START TASK DATA

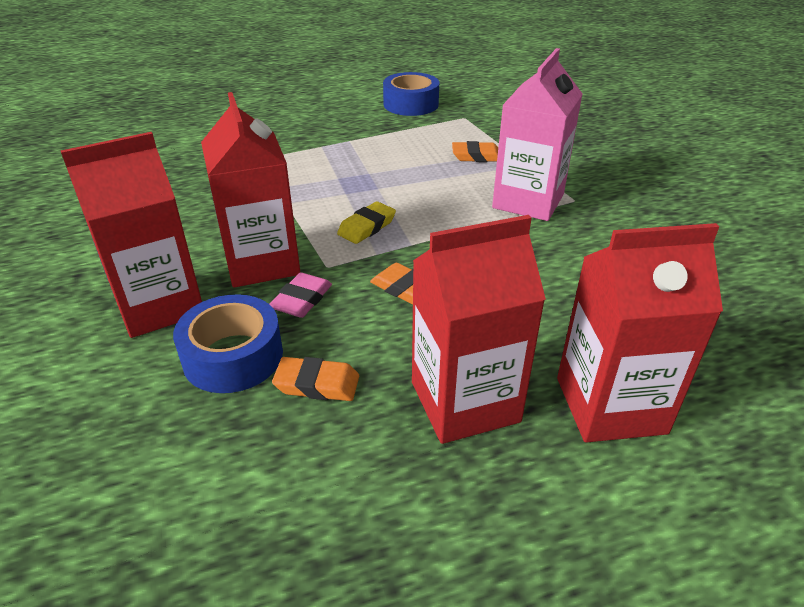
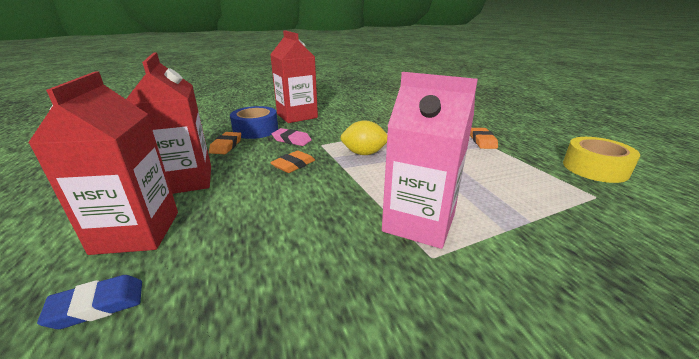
camera: 90 degrees right, 10 degrees down
(262, 262) = (327, 130): red carton -> none
(367, 227) = (364, 153): yellow eraser -> yellow lemon
(411, 104) = (595, 168): blue tape -> yellow tape
(476, 156) = (502, 199): orange eraser -> orange eraser (482, 141)
(723, 385) = (97, 305): none -> blue eraser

END TASK DATA

From the line containing "(367, 227) = (364, 153): yellow" to the last line above, repeat every line exactly and nothing else.

SOLUTION TO THIS TASK ▸
(367, 227) = (364, 153): yellow eraser -> yellow lemon
(411, 104) = (595, 168): blue tape -> yellow tape
(476, 156) = (502, 199): orange eraser -> orange eraser (482, 141)
(723, 385) = (97, 305): none -> blue eraser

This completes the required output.